====== INPUT DATA ======

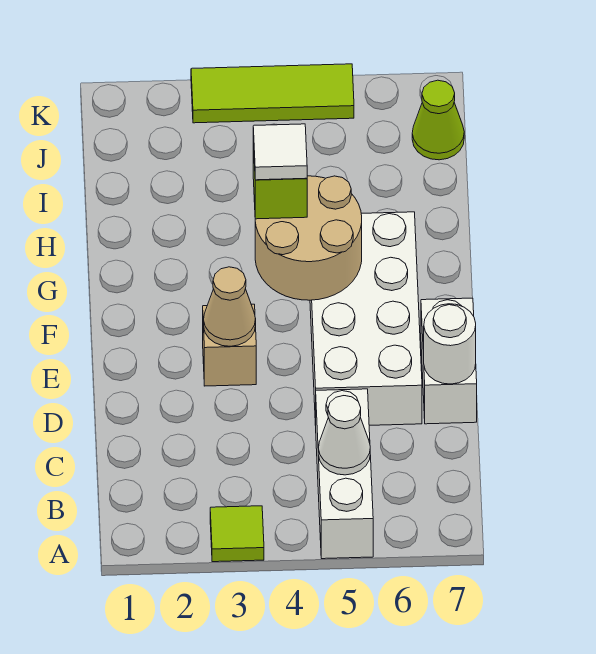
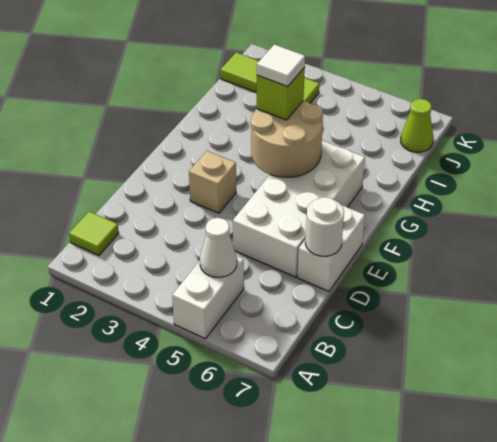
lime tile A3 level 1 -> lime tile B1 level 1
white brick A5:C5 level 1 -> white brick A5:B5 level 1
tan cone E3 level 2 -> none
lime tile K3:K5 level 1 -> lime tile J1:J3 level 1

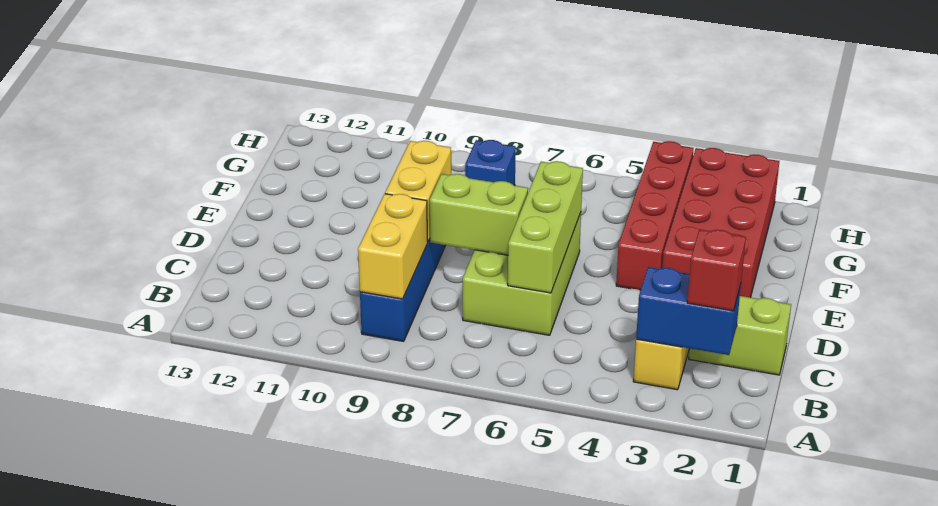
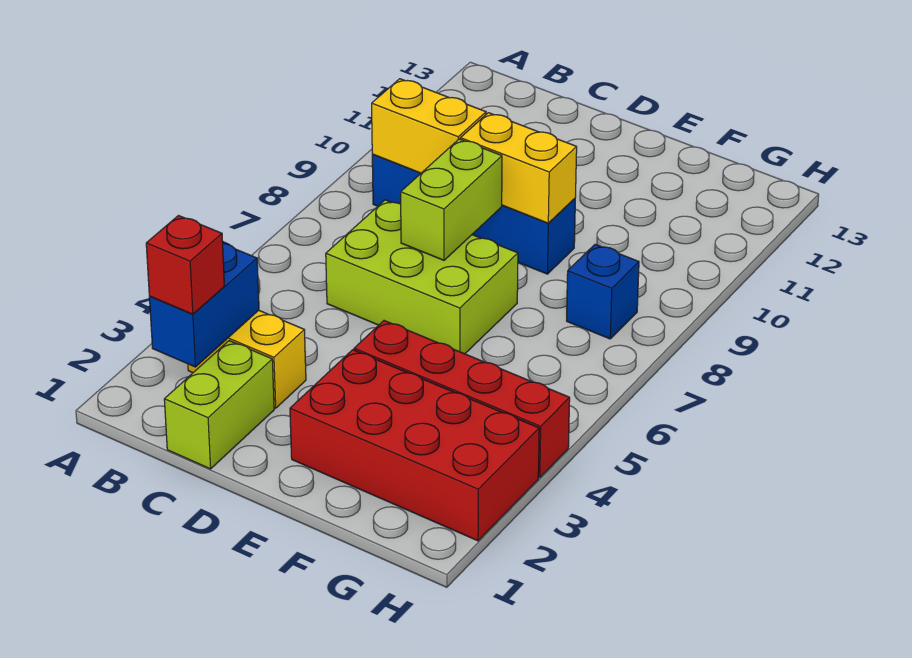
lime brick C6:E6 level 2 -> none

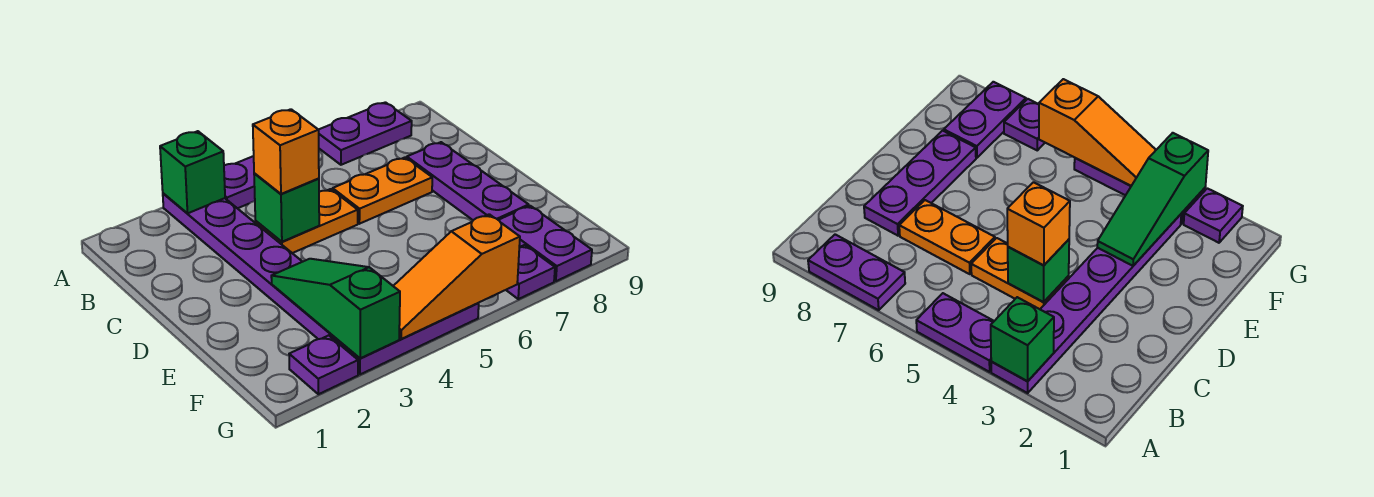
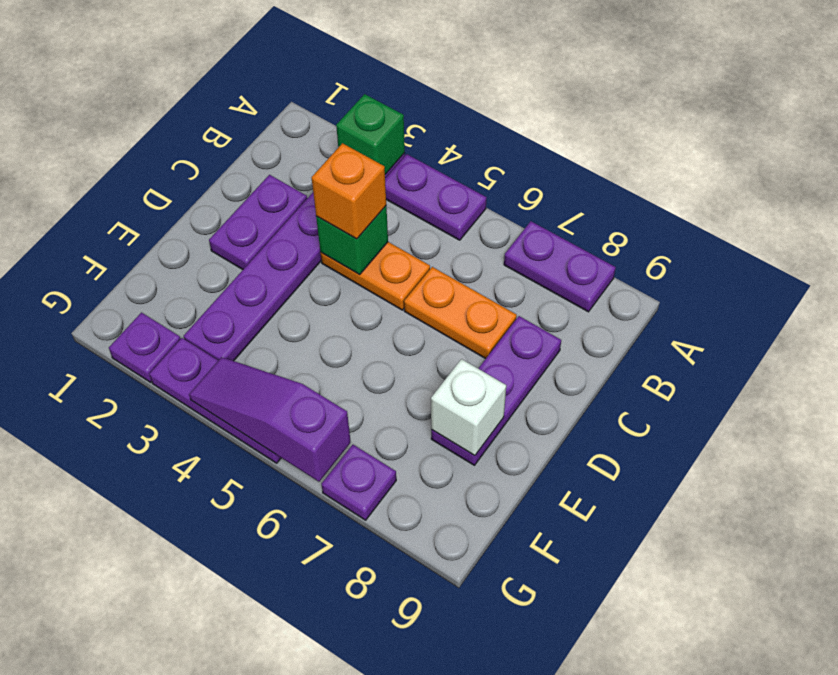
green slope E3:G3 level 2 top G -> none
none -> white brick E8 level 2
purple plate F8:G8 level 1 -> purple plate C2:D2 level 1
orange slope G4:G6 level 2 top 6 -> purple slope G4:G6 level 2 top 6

======

WHAT THE EXERCISE ASKS
A single number is the whole answer: the count of lines above that hold "brick".

ANSWER TO THE PROBLEM
3